#### TASK DETAILS
Filter these entries down to lines holding "none".

#### EXERCISE DATA
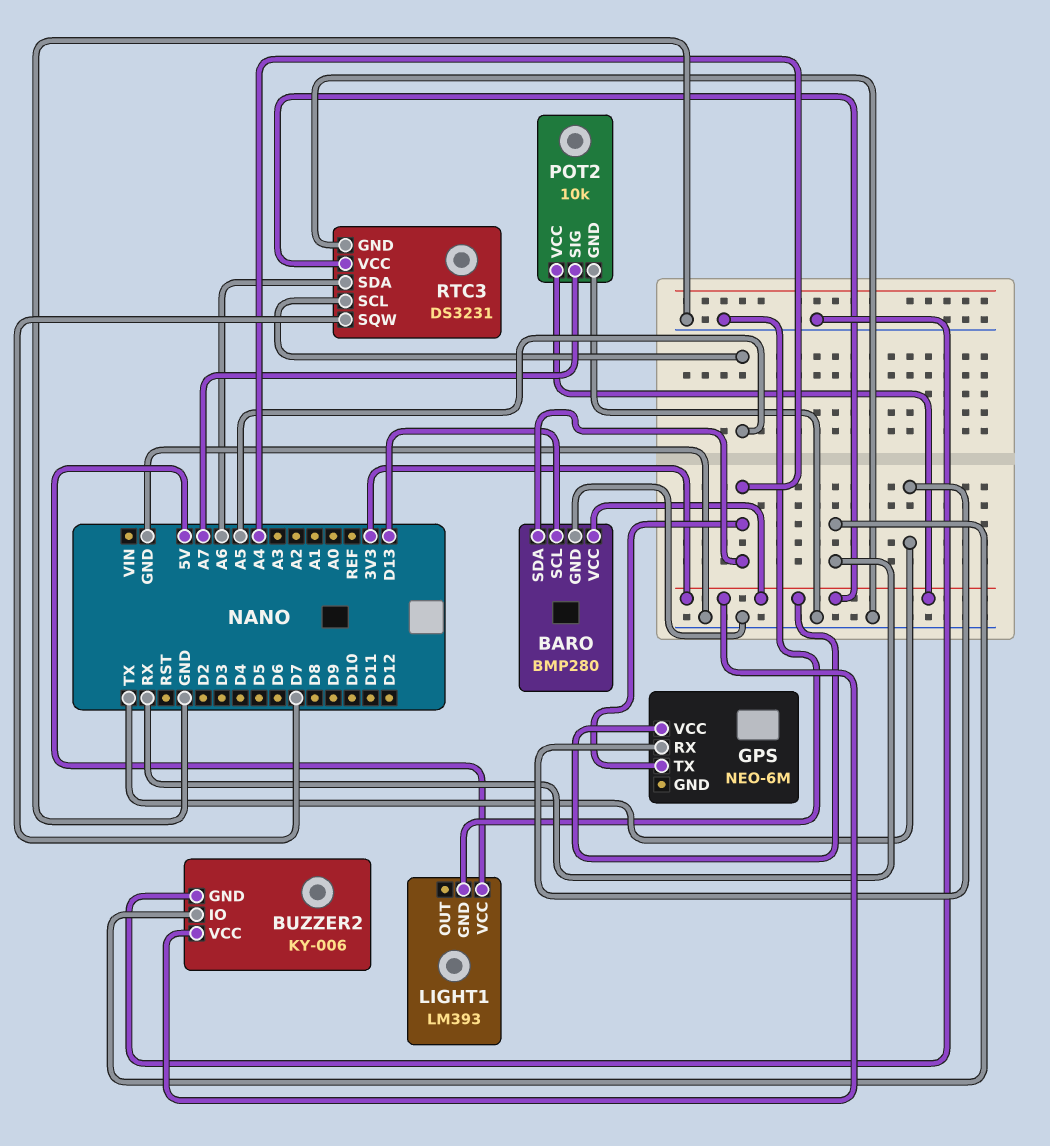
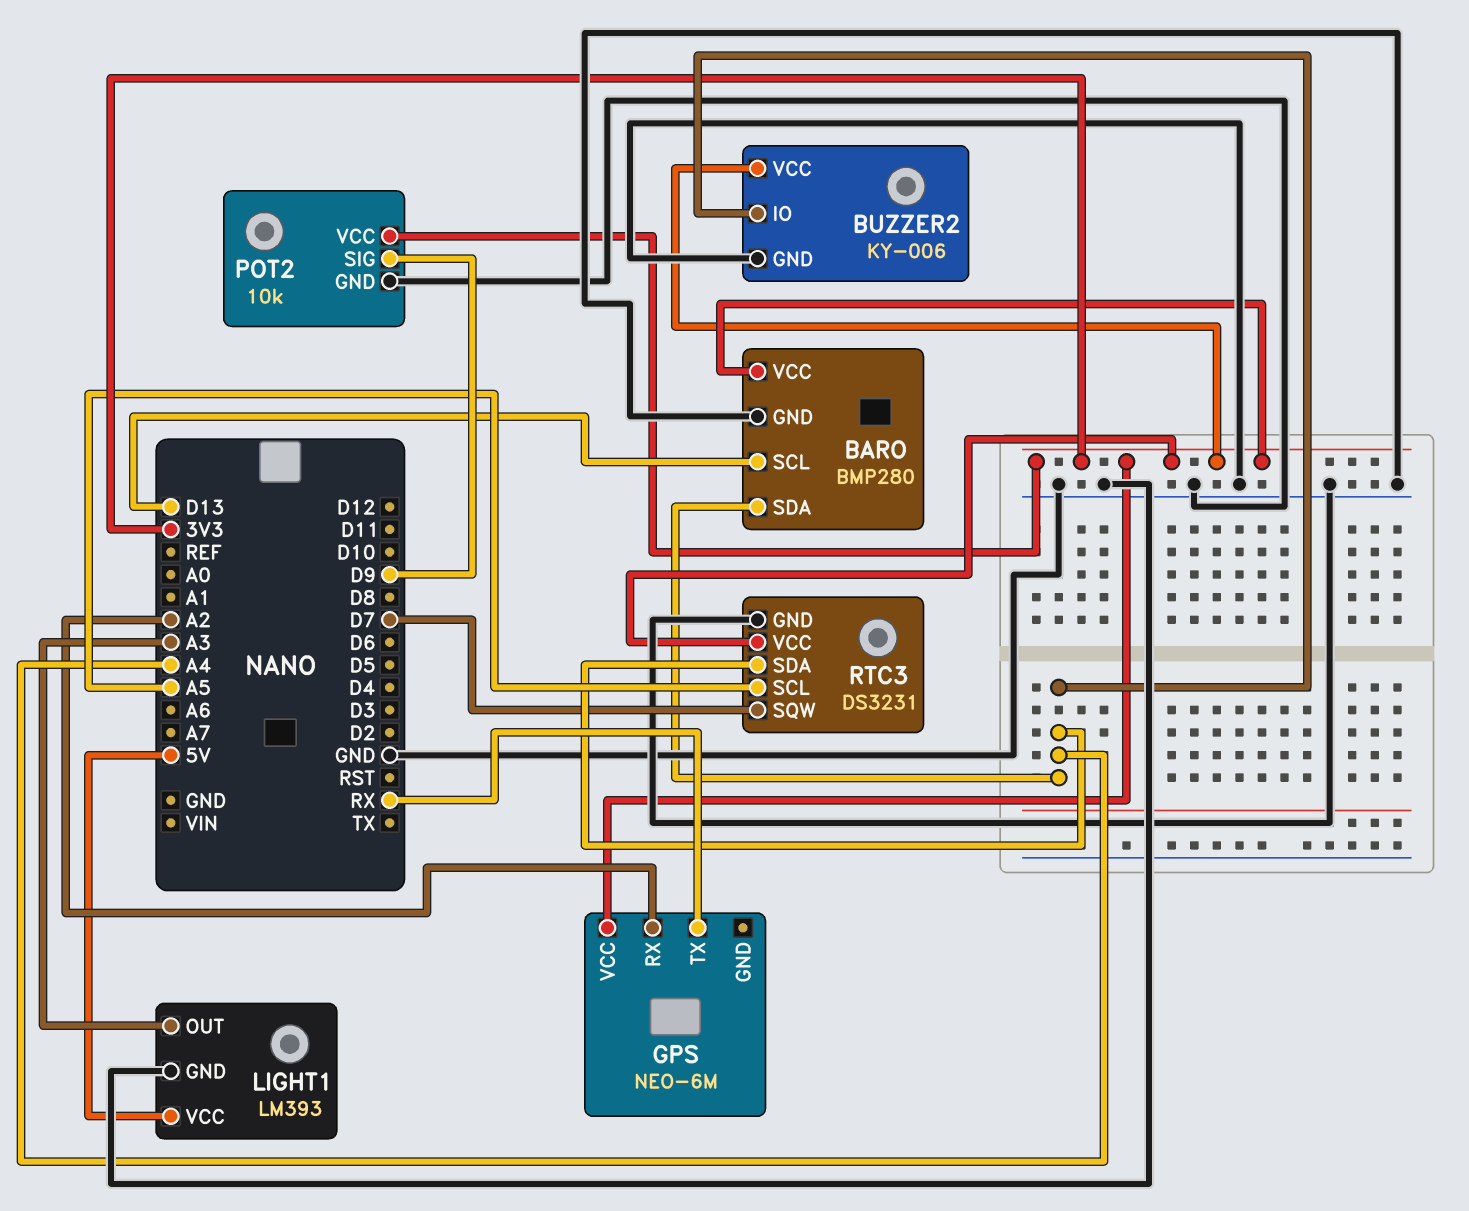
BUZZER2 pin IO: RX -> A4
GPS pin RX: TX -> A2
GPS pin TX: A4 -> RX
LIGHT1 pin OUT: none -> A3
POT2 pin SIG: A7 -> D9
RTC3 pin SDA: A6 -> A4

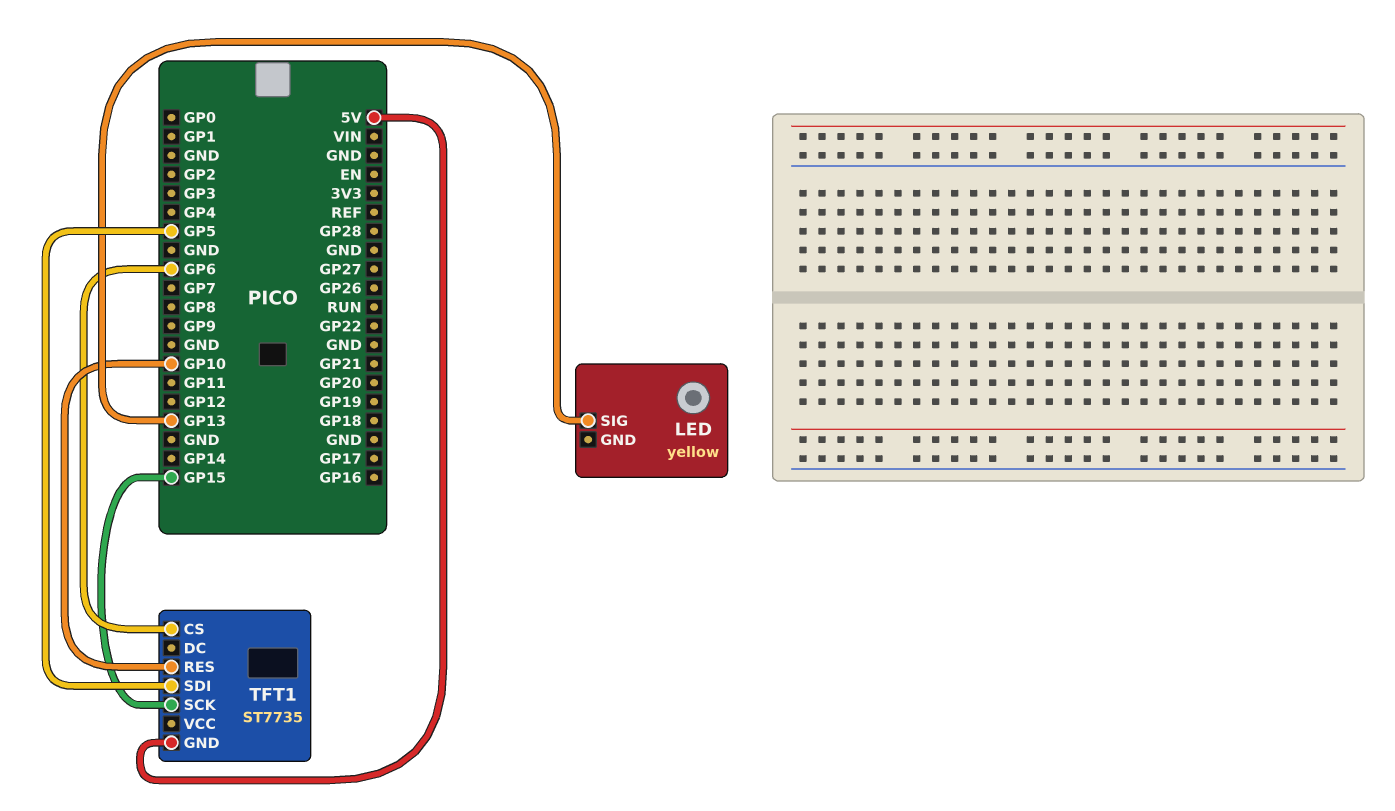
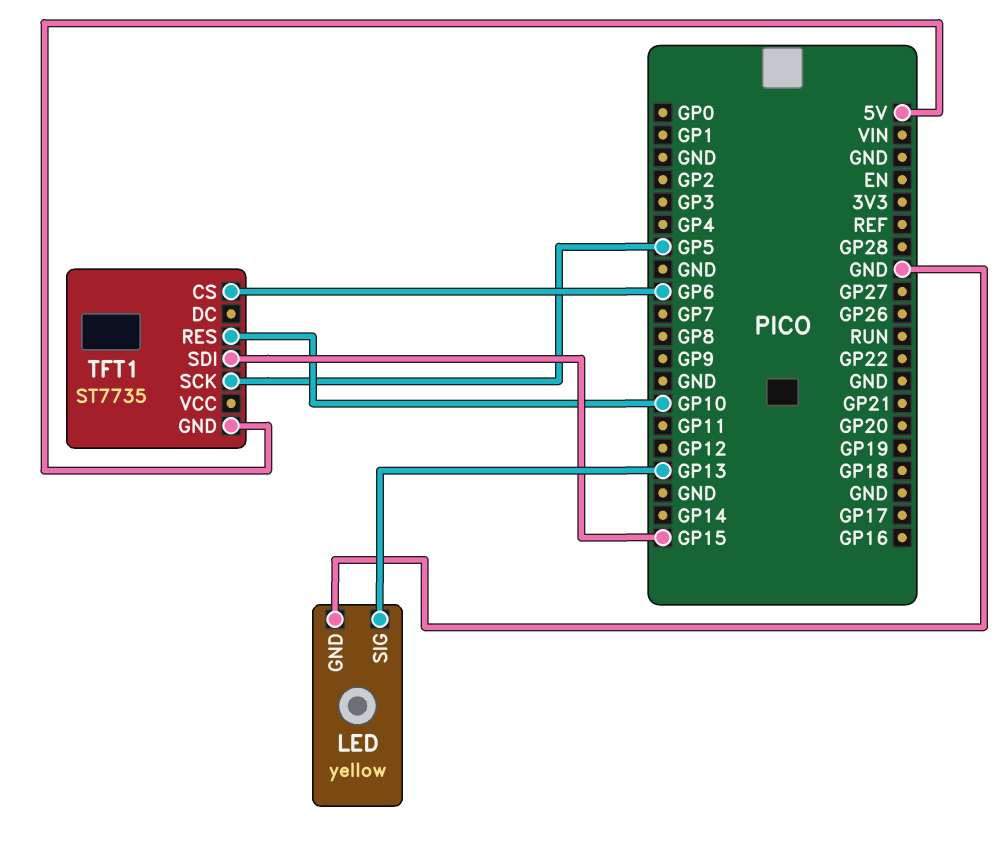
LED pin GND: none -> GND
TFT1 pin SCK: GP15 -> GP5
TFT1 pin SDI: GP5 -> GP15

#### REPLY TO THE EXERCISE
LIGHT1 pin OUT: none -> A3
LED pin GND: none -> GND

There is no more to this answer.